* How to complete this task *
Pull each line containing "cupcake" from the data.

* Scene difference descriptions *
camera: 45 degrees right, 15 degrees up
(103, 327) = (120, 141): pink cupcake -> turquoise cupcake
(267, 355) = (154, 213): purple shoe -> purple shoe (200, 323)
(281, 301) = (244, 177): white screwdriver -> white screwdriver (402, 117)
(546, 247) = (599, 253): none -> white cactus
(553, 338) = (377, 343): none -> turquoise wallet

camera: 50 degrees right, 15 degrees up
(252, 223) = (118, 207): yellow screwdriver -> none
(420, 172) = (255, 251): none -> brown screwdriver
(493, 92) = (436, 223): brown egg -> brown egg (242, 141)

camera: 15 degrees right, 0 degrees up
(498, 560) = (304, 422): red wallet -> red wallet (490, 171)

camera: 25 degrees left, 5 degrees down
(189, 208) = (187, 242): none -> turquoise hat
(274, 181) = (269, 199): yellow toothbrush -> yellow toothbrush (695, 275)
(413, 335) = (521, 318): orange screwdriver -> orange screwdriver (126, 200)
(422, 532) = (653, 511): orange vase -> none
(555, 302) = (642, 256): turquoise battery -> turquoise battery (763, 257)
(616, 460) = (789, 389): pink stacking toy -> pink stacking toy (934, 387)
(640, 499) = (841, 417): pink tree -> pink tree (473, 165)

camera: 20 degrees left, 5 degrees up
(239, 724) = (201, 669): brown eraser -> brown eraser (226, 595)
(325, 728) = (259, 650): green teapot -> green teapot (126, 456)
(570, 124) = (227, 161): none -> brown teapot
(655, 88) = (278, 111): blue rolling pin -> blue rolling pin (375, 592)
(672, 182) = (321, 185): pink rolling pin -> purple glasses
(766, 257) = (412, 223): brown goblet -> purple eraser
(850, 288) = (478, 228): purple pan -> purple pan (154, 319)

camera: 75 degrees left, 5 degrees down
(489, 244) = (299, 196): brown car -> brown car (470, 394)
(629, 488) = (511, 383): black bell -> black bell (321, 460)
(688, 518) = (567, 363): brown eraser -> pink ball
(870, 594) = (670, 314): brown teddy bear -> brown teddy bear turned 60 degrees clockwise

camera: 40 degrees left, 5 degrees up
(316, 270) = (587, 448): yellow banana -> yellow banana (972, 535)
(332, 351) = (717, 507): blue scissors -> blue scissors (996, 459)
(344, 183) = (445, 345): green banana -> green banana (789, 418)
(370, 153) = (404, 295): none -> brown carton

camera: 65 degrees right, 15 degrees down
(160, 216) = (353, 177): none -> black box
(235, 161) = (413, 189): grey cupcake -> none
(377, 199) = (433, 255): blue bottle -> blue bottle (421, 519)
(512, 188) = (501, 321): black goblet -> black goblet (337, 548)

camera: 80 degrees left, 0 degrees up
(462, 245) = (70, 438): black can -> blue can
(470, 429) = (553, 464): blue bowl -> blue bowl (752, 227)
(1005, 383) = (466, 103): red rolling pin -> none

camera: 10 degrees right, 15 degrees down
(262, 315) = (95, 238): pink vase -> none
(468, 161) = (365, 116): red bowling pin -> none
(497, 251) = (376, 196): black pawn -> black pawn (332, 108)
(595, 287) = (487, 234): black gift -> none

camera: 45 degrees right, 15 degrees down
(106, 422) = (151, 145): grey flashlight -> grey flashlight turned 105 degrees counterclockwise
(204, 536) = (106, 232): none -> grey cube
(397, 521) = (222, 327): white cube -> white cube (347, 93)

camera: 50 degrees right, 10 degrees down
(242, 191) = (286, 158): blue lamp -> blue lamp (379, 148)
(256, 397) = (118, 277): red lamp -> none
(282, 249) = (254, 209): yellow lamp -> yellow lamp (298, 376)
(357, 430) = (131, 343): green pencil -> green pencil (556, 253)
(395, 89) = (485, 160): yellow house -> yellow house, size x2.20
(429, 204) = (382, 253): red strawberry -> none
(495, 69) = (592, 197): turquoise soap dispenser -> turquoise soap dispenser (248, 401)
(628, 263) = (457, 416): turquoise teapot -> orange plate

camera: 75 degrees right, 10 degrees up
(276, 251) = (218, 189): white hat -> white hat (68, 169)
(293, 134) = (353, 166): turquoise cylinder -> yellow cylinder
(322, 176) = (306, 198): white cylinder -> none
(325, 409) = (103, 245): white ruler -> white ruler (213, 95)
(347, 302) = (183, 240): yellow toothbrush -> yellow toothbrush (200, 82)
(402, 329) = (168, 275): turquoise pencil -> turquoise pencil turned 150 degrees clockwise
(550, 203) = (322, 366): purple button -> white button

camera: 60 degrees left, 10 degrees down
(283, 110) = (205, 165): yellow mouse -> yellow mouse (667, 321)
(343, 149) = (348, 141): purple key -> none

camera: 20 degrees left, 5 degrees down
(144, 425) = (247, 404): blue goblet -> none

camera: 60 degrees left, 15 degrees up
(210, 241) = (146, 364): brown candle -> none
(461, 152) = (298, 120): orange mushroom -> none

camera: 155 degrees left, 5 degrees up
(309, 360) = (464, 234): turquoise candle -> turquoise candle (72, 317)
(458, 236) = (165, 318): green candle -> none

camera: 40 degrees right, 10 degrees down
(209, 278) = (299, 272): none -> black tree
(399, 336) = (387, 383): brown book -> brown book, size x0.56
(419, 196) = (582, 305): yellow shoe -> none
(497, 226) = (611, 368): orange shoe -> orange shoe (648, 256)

* Response below *
(103, 327) = (120, 141): pink cupcake -> turquoise cupcake
(235, 161) = (413, 189): grey cupcake -> none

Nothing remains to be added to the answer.